- _SET TASK_: Echo every line of the records below word for word, leaving out the pictures.

(Data items)
=====

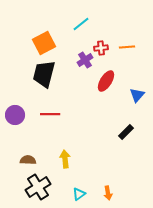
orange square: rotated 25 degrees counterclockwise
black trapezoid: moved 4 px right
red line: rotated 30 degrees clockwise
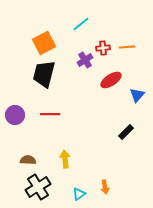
red cross: moved 2 px right
red ellipse: moved 5 px right, 1 px up; rotated 25 degrees clockwise
orange arrow: moved 3 px left, 6 px up
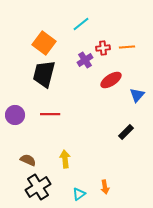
orange square: rotated 25 degrees counterclockwise
brown semicircle: rotated 21 degrees clockwise
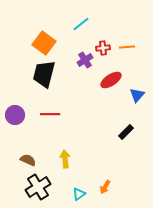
orange arrow: rotated 40 degrees clockwise
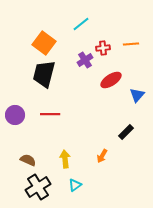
orange line: moved 4 px right, 3 px up
orange arrow: moved 3 px left, 31 px up
cyan triangle: moved 4 px left, 9 px up
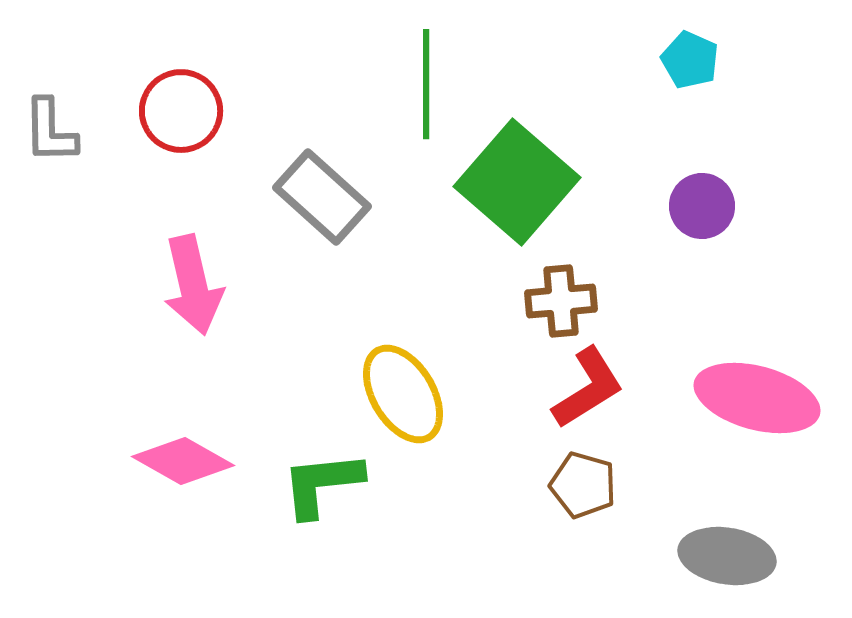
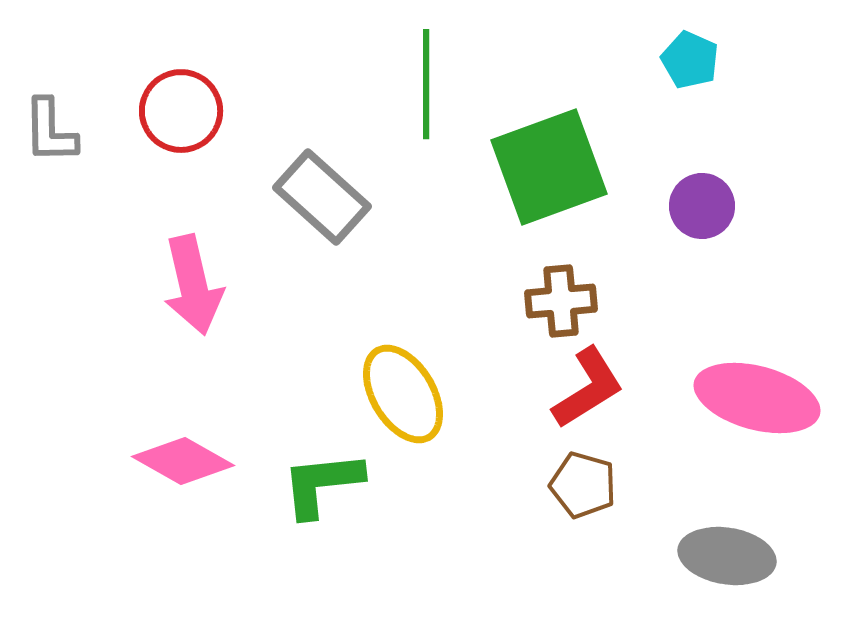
green square: moved 32 px right, 15 px up; rotated 29 degrees clockwise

=====

- _OUTPUT FOR THIS EXERCISE_:
orange square: rotated 25 degrees counterclockwise
black trapezoid: moved 4 px right
red line: rotated 30 degrees clockwise
red cross: moved 2 px right
red ellipse: moved 5 px right, 1 px up; rotated 25 degrees clockwise
orange arrow: moved 3 px left, 6 px up
orange square: rotated 25 degrees counterclockwise
brown semicircle: rotated 21 degrees clockwise
orange arrow: rotated 40 degrees clockwise
orange line: moved 4 px right, 3 px up
orange arrow: moved 3 px left, 31 px up
cyan triangle: moved 4 px left, 9 px up
green square: moved 32 px right, 15 px up; rotated 29 degrees clockwise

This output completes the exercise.